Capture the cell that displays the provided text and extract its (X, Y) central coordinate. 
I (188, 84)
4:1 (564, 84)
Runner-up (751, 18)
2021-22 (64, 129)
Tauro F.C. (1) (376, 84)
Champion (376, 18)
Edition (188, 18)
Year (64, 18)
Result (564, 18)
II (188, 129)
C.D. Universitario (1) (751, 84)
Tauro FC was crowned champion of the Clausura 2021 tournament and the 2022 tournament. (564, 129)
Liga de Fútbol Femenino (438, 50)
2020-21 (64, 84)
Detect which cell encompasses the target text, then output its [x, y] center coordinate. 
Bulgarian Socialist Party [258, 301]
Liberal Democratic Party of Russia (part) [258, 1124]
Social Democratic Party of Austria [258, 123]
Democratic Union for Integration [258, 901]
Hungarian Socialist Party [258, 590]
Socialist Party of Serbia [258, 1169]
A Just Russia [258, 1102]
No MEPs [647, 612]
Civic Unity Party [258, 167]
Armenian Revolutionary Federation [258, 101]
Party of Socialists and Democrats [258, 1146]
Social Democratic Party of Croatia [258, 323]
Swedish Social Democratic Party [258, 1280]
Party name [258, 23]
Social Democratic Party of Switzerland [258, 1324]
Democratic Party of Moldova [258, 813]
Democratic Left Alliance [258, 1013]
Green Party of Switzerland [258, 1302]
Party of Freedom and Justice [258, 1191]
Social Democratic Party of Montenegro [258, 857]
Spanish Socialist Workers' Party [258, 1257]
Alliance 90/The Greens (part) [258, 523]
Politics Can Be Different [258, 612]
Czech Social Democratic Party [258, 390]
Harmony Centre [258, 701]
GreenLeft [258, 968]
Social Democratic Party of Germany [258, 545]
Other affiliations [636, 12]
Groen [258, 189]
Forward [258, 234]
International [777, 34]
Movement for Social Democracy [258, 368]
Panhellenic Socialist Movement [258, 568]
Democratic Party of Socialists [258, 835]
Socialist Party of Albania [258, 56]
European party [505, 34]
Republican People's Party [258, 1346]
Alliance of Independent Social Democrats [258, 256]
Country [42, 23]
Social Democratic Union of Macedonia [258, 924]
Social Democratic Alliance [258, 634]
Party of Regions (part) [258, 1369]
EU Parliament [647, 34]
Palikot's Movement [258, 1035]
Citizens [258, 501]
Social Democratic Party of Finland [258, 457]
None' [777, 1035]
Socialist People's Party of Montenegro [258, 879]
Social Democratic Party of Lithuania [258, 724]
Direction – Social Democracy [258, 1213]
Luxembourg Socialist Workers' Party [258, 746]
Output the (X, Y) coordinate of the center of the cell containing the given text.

* * * * * * * * *

- _Set task_:
Quote all of the records above word for word and line for line, keeping every coordinate pair in its original brackets.

- _Answer to this problem_:
Capture the cell that displays the provided text and extract its (X, Y) central coordinate. 
I (188, 84)
4:1 (564, 84)
Runner-up (751, 18)
2021-22 (64, 129)
Tauro F.C. (1) (376, 84)
Champion (376, 18)
Edition (188, 18)
Year (64, 18)
Result (564, 18)
II (188, 129)
C.D. Universitario (1) (751, 84)
Tauro FC was crowned champion of the Clausura 2021 tournament and the 2022 tournament. (564, 129)
Liga de Fútbol Femenino (438, 50)
2020-21 (64, 84)
Detect which cell encompasses the target text, then output its [x, y] center coordinate. 
Bulgarian Socialist Party [258, 301]
Liberal Democratic Party of Russia (part) [258, 1124]
Social Democratic Party of Austria [258, 123]
Democratic Union for Integration [258, 901]
Hungarian Socialist Party [258, 590]
Socialist Party of Serbia [258, 1169]
A Just Russia [258, 1102]
No MEPs [647, 612]
Civic Unity Party [258, 167]
Armenian Revolutionary Federation [258, 101]
Party of Socialists and Democrats [258, 1146]
Social Democratic Party of Croatia [258, 323]
Swedish Social Democratic Party [258, 1280]
Party name [258, 23]
Social Democratic Party of Switzerland [258, 1324]
Democratic Party of Moldova [258, 813]
Democratic Left Alliance [258, 1013]
Green Party of Switzerland [258, 1302]
Party of Freedom and Justice [258, 1191]
Social Democratic Party of Montenegro [258, 857]
Spanish Socialist Workers' Party [258, 1257]
Alliance 90/The Greens (part) [258, 523]
Politics Can Be Different [258, 612]
Czech Social Democratic Party [258, 390]
Harmony Centre [258, 701]
GreenLeft [258, 968]
Social Democratic Party of Germany [258, 545]
Other affiliations [636, 12]
Groen [258, 189]
Forward [258, 234]
International [777, 34]
Movement for Social Democracy [258, 368]
Panhellenic Socialist Movement [258, 568]
Democratic Party of Socialists [258, 835]
Socialist Party of Albania [258, 56]
European party [505, 34]
Republican People's Party [258, 1346]
Alliance of Independent Social Democrats [258, 256]
Country [42, 23]
Social Democratic Union of Macedonia [258, 924]
Social Democratic Alliance [258, 634]
Party of Regions (part) [258, 1369]
EU Parliament [647, 34]
Palikot's Movement [258, 1035]
Citizens [258, 501]
Social Democratic Party of Finland [258, 457]
None' [777, 1035]
Socialist People's Party of Montenegro [258, 879]
Social Democratic Party of Lithuania [258, 724]
Direction – Social Democracy [258, 1213]
Luxembourg Socialist Workers' Party [258, 746]
Output the (X, Y) coordinate of the center of the cell containing the given text.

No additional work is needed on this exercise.